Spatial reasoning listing

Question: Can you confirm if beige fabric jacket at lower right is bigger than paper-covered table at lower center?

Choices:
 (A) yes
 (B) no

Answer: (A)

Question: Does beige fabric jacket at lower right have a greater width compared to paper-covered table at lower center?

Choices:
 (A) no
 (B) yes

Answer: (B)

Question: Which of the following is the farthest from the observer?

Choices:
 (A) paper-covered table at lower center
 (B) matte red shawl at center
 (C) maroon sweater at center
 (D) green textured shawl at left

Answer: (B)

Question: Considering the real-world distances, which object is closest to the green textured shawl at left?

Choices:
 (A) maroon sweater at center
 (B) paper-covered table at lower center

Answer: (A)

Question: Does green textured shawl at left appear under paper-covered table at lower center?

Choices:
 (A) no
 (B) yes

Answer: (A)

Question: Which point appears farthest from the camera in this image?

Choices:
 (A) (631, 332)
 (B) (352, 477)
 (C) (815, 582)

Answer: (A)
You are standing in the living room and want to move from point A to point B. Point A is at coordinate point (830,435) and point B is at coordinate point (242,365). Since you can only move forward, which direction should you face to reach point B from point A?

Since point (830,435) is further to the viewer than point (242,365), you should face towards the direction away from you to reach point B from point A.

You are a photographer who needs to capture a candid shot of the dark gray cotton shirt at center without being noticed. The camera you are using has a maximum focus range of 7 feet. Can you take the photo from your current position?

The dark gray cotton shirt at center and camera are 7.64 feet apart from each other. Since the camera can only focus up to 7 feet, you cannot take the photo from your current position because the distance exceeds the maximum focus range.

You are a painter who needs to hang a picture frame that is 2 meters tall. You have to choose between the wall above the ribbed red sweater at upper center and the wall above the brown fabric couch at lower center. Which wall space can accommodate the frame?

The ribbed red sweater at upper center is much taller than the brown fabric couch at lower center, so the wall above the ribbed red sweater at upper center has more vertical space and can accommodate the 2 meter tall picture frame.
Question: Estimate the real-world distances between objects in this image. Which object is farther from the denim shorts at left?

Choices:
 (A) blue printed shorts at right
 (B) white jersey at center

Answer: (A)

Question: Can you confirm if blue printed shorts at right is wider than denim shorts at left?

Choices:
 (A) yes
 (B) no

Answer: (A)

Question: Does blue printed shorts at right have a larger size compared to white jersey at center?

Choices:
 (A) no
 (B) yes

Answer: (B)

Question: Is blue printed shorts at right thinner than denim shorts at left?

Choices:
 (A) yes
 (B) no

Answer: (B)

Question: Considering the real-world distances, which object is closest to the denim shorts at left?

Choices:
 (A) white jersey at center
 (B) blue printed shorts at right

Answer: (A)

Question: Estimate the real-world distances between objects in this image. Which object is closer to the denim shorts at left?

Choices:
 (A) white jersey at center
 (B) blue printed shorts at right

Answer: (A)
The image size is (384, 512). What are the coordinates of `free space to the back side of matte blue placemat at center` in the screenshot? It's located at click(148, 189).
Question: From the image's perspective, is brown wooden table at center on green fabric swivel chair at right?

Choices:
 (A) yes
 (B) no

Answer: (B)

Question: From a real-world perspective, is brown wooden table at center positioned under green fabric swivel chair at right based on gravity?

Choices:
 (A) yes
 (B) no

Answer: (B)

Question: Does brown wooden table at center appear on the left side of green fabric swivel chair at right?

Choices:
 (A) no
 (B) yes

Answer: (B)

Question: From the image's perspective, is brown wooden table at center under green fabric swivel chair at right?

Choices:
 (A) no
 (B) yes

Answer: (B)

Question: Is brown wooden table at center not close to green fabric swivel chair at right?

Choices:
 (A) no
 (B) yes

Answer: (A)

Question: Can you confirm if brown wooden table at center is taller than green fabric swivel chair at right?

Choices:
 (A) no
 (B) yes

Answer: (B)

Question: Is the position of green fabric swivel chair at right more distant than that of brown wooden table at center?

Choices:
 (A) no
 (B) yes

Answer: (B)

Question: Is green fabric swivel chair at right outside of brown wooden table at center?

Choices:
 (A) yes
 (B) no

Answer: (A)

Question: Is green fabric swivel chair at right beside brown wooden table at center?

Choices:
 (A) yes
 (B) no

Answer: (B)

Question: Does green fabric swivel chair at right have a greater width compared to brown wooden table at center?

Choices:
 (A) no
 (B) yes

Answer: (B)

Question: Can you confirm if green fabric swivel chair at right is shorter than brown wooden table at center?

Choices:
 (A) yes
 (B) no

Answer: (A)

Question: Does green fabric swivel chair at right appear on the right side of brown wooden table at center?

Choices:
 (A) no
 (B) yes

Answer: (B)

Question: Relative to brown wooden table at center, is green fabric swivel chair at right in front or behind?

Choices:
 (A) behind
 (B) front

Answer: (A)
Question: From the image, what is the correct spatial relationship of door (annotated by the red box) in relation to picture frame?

Task instructions → Reproduce the listing above word for word, from its first line up to and including the line with "shawl at left?".

Exercise result →
Question: Can you confirm if beige fabric jacket at lower right is bigger than paper-covered table at lower center?

Choices:
 (A) yes
 (B) no

Answer: (A)

Question: Does beige fabric jacket at lower right have a greater width compared to paper-covered table at lower center?

Choices:
 (A) no
 (B) yes

Answer: (B)

Question: Which of the following is the farthest from the observer?

Choices:
 (A) paper-covered table at lower center
 (B) matte red shawl at center
 (C) maroon sweater at center
 (D) green textured shawl at left

Answer: (B)

Question: Considering the real-world distances, which object is closest to the green textured shawl at left?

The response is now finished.